Requirement: Pick out each line in the records below that contains the string "grace".

Data for this task:
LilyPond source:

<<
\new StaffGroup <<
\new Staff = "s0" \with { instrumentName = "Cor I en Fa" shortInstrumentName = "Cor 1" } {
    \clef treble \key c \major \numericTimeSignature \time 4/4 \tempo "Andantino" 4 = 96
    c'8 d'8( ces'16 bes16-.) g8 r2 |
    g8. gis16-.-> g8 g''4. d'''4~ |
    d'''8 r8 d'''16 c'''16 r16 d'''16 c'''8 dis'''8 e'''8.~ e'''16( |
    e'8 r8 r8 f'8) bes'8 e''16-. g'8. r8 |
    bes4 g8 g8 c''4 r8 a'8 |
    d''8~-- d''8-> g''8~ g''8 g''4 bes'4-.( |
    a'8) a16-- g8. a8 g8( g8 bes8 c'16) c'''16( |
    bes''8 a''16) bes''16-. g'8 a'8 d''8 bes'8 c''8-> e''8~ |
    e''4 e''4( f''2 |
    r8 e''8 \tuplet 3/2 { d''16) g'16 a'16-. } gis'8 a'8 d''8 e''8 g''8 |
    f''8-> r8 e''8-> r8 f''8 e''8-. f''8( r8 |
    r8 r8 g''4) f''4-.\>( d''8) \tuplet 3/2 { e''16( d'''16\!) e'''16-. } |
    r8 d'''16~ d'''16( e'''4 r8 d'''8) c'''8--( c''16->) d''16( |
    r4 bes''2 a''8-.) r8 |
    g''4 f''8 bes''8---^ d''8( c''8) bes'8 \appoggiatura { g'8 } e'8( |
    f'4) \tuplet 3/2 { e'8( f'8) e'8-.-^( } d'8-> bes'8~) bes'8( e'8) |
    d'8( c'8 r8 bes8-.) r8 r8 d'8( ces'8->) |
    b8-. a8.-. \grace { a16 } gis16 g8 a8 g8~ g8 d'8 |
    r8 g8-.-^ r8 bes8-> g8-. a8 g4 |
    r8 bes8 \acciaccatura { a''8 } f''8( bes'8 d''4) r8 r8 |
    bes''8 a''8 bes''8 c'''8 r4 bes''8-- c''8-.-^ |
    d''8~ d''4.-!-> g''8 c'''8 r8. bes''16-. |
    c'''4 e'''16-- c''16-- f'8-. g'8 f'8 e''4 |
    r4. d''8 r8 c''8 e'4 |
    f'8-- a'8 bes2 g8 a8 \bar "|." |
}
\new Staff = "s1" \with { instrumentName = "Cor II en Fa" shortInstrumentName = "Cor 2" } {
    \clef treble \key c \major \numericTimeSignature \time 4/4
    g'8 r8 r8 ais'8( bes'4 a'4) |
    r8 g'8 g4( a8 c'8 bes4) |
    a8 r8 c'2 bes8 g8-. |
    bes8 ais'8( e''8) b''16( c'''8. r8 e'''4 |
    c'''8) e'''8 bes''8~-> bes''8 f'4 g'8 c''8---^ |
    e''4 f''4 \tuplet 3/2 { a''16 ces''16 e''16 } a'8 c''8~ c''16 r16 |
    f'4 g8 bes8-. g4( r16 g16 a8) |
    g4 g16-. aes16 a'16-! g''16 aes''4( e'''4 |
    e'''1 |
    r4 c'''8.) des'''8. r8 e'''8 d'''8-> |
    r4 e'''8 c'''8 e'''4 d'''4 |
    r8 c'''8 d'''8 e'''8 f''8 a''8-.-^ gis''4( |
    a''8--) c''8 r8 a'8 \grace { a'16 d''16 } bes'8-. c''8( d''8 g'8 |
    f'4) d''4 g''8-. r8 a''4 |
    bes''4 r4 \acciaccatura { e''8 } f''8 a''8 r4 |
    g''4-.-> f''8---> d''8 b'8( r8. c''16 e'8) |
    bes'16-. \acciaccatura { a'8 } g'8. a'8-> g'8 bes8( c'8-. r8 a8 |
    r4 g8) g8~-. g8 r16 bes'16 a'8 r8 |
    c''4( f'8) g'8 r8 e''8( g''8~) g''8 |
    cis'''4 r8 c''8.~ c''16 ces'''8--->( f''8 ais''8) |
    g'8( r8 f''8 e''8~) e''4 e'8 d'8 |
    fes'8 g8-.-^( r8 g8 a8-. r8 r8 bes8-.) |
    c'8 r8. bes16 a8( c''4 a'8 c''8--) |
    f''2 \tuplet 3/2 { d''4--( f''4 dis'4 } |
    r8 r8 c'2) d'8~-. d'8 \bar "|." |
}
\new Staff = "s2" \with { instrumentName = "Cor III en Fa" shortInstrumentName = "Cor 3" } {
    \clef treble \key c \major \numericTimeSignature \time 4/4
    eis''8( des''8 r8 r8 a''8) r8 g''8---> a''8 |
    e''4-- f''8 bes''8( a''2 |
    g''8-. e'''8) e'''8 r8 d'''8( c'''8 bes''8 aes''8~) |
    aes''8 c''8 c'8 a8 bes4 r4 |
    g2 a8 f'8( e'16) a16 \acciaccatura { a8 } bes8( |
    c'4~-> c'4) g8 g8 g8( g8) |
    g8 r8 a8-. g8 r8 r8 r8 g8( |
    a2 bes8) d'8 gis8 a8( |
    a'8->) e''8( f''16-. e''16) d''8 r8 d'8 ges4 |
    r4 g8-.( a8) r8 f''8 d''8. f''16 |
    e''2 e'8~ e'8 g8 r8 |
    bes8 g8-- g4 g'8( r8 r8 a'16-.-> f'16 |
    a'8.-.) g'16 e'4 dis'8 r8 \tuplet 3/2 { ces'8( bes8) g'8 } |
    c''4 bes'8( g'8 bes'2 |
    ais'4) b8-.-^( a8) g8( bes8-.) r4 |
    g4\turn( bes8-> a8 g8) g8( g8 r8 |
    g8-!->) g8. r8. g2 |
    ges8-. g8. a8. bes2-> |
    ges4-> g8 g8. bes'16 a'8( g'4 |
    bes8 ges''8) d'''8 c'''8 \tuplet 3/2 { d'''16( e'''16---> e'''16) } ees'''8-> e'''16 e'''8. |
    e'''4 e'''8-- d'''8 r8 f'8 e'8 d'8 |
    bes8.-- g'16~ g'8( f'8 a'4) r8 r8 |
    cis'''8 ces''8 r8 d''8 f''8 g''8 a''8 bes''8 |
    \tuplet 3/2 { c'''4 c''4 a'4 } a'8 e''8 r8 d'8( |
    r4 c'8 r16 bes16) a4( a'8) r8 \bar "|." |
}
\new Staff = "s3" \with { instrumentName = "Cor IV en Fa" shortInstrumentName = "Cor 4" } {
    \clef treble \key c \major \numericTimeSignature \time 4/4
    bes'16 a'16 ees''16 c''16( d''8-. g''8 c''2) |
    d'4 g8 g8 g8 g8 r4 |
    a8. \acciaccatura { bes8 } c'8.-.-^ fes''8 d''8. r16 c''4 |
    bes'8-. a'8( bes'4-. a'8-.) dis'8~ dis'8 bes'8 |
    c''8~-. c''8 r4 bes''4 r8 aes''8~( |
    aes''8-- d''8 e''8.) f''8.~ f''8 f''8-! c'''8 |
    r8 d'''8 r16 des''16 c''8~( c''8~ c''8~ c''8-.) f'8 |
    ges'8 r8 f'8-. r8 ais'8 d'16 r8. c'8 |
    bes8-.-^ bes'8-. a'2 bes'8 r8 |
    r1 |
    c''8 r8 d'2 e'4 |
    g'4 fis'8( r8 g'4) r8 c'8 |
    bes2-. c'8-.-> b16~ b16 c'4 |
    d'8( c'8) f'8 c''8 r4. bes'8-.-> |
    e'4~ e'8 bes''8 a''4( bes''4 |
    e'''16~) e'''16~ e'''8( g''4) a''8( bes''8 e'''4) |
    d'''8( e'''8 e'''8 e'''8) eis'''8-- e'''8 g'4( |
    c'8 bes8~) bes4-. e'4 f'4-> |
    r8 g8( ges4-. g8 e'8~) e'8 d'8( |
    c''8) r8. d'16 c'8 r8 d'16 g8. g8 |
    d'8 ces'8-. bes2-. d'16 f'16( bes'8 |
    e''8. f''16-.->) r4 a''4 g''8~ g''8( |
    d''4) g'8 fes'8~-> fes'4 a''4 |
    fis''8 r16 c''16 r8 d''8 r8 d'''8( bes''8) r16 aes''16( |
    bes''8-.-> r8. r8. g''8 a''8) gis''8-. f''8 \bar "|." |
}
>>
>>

Answer to this problem:
    b8-. a8.-. \grace { a16 } gis16 g8 a8 g8~ g8 d'8 |
    a''8--) c''8 r8 a'8 \grace { a'16 d''16 } bes'8-. c''8( d''8 g'8 |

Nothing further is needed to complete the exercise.